REQUIRED WORK ▸
The answer must consist only of the lines from the line with "C2: 2.2uF (+12V, GND) -> none" to the line with "D1: zener (A", both included, exactly as they stand below.

Stored items from a collection
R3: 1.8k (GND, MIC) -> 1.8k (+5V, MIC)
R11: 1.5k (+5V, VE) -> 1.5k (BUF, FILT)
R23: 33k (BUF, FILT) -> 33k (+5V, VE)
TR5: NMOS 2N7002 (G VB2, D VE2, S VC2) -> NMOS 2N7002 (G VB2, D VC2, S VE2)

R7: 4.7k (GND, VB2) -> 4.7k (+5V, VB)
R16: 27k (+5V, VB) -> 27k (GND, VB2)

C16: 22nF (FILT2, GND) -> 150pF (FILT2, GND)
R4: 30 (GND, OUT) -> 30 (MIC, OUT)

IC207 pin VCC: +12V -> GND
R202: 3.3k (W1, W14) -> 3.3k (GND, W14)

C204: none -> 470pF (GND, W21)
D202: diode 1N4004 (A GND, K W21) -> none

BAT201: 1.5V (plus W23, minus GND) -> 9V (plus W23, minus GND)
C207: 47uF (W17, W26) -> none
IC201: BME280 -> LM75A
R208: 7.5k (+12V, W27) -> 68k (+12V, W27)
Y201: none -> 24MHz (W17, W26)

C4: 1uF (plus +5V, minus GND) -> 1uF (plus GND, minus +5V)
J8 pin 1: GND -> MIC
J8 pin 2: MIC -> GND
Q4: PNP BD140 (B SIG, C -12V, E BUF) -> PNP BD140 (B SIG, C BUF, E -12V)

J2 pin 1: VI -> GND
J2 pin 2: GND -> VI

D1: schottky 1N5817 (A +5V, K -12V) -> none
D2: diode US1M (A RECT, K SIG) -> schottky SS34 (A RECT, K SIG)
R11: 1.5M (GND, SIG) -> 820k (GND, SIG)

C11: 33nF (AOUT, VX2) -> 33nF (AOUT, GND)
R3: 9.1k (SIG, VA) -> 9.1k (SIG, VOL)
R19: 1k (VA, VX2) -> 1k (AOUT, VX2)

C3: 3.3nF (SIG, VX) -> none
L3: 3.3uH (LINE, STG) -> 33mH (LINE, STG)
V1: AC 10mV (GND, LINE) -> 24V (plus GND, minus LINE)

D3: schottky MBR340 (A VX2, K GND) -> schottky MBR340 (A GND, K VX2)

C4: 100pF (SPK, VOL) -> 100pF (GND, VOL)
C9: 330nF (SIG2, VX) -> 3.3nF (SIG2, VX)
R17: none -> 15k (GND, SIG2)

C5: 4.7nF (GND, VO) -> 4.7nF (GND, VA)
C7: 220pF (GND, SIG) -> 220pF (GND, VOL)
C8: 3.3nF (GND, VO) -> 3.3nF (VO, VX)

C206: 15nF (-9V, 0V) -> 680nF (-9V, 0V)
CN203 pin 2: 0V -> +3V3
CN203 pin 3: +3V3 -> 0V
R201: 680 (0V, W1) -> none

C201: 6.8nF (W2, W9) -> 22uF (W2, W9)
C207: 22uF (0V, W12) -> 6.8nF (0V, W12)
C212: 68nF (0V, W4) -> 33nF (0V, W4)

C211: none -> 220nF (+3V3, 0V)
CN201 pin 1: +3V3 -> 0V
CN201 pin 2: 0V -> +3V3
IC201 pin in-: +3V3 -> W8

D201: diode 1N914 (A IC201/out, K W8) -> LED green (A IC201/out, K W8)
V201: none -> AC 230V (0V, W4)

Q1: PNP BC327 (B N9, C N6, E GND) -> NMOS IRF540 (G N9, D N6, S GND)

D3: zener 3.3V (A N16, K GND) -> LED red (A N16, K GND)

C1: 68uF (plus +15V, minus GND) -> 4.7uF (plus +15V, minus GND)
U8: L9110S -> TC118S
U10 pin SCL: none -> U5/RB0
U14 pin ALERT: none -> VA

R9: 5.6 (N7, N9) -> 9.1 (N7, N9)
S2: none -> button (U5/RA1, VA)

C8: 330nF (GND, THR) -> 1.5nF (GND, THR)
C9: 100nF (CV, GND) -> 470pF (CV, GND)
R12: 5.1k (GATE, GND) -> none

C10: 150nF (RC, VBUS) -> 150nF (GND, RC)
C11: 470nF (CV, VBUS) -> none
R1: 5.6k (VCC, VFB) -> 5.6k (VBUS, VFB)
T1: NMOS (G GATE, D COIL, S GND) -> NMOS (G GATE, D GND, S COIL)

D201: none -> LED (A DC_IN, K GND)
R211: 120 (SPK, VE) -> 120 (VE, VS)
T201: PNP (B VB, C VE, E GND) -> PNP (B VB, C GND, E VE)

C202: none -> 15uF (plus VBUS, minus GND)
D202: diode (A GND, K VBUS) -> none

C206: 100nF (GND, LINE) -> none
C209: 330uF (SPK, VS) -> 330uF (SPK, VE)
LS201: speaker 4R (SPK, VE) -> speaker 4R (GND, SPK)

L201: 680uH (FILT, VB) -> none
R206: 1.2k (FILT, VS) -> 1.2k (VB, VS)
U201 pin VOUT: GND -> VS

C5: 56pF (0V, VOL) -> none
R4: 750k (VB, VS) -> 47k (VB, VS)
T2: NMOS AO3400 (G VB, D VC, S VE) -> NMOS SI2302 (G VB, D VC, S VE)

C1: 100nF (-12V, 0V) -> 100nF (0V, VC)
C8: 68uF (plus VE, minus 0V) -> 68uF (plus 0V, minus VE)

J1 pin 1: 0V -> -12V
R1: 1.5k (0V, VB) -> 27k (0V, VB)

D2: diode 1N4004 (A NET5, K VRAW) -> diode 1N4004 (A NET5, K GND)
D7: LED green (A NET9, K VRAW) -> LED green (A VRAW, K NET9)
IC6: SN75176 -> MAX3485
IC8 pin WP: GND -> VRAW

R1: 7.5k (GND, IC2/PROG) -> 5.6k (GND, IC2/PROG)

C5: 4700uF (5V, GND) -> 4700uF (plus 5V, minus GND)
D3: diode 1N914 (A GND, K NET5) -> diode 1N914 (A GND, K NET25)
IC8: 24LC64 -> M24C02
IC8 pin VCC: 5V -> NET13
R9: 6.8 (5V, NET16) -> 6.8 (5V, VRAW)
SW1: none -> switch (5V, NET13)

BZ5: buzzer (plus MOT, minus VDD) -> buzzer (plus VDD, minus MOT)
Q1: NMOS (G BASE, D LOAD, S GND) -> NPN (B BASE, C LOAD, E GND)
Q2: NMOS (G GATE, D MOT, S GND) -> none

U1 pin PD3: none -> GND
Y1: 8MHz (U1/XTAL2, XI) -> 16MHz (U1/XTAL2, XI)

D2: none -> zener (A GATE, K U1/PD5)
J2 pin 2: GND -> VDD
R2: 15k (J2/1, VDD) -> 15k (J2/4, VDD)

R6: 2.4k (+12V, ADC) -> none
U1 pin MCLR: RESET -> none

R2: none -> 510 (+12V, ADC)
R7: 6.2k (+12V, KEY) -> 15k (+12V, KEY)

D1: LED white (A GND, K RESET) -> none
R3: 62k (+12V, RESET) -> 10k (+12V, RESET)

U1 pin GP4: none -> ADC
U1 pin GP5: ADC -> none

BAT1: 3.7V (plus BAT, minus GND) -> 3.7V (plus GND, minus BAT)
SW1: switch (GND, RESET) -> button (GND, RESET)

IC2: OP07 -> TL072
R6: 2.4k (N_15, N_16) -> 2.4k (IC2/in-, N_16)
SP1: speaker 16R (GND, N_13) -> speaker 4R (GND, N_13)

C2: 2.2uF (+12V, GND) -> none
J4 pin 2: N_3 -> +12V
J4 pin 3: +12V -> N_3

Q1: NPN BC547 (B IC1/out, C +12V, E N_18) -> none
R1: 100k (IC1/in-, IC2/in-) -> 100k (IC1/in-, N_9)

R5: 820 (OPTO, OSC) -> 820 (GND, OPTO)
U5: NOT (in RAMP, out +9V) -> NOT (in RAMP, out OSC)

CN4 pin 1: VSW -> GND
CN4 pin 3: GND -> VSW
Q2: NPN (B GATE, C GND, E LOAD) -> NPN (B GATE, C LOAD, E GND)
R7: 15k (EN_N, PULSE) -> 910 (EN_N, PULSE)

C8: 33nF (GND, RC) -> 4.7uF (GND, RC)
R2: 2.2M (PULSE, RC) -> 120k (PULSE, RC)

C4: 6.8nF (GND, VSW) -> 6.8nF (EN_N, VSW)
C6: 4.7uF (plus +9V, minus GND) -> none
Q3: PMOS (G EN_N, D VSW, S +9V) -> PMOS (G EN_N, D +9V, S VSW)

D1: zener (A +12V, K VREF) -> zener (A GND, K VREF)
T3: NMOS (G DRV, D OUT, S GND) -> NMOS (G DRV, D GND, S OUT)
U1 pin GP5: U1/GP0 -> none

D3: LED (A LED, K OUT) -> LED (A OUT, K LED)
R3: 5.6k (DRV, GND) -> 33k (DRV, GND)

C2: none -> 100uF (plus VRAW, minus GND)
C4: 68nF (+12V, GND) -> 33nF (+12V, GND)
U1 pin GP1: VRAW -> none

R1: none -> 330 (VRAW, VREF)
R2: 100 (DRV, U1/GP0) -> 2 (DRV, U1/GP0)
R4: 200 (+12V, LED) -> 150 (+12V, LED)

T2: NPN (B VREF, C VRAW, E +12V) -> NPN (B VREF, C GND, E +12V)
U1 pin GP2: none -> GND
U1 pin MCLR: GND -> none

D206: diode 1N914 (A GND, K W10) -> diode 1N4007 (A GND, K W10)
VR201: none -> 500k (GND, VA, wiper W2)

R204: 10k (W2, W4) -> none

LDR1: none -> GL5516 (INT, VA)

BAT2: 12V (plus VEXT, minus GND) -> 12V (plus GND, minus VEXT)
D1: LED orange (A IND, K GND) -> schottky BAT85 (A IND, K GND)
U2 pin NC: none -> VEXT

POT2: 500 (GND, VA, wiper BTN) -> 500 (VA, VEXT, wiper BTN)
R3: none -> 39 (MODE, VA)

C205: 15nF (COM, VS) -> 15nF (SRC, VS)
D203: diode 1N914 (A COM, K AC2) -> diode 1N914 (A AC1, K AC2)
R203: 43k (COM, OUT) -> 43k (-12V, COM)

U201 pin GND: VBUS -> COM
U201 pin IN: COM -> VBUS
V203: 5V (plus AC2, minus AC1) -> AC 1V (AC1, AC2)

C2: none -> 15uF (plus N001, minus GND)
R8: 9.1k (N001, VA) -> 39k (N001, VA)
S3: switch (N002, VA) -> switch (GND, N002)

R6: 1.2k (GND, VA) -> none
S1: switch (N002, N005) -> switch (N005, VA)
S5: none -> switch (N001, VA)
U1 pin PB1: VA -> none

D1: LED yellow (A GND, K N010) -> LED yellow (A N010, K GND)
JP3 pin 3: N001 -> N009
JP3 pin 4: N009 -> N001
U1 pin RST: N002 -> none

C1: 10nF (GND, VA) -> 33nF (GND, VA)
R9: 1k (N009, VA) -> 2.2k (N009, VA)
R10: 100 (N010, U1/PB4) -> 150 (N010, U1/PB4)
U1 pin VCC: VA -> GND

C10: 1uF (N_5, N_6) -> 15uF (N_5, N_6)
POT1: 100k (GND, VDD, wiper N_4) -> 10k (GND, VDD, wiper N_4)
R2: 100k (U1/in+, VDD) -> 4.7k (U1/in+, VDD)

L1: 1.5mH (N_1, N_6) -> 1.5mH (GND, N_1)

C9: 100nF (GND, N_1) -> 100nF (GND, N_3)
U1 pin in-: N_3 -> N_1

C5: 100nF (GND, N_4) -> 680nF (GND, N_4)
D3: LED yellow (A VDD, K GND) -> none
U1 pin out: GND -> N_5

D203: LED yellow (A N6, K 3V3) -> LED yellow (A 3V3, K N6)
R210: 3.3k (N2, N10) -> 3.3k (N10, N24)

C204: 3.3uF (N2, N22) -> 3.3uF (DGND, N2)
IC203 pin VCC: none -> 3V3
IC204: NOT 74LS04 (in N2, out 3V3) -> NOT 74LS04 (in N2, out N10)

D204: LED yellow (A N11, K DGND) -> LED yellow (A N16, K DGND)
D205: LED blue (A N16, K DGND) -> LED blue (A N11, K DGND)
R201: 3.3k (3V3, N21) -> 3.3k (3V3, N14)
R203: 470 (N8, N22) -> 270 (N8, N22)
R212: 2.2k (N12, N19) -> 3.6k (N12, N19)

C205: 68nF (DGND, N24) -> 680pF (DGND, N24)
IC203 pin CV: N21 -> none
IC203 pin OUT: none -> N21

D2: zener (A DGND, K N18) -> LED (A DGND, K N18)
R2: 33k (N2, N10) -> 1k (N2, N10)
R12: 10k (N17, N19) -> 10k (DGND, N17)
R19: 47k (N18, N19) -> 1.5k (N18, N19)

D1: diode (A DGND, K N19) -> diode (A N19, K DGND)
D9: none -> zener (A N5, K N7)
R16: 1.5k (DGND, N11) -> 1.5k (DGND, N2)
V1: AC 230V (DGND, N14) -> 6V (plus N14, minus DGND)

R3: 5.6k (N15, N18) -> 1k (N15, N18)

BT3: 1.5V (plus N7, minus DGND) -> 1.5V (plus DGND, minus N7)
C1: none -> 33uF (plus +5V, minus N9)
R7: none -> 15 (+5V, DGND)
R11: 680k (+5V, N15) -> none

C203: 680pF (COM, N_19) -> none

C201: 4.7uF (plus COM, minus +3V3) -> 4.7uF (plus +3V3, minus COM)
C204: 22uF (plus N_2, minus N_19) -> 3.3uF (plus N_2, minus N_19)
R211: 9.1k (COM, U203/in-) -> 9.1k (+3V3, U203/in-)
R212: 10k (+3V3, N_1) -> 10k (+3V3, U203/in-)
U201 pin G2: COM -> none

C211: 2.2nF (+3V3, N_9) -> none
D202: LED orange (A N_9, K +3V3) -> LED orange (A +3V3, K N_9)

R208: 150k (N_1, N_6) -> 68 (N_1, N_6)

ANSWER SECTION ▸
C2: 2.2uF (+12V, GND) -> none
J4 pin 2: N_3 -> +12V
J4 pin 3: +12V -> N_3

Q1: NPN BC547 (B IC1/out, C +12V, E N_18) -> none
R1: 100k (IC1/in-, IC2/in-) -> 100k (IC1/in-, N_9)

R5: 820 (OPTO, OSC) -> 820 (GND, OPTO)
U5: NOT (in RAMP, out +9V) -> NOT (in RAMP, out OSC)

CN4 pin 1: VSW -> GND
CN4 pin 3: GND -> VSW
Q2: NPN (B GATE, C GND, E LOAD) -> NPN (B GATE, C LOAD, E GND)
R7: 15k (EN_N, PULSE) -> 910 (EN_N, PULSE)

C8: 33nF (GND, RC) -> 4.7uF (GND, RC)
R2: 2.2M (PULSE, RC) -> 120k (PULSE, RC)

C4: 6.8nF (GND, VSW) -> 6.8nF (EN_N, VSW)
C6: 4.7uF (plus +9V, minus GND) -> none
Q3: PMOS (G EN_N, D VSW, S +9V) -> PMOS (G EN_N, D +9V, S VSW)

D1: zener (A +12V, K VREF) -> zener (A GND, K VREF)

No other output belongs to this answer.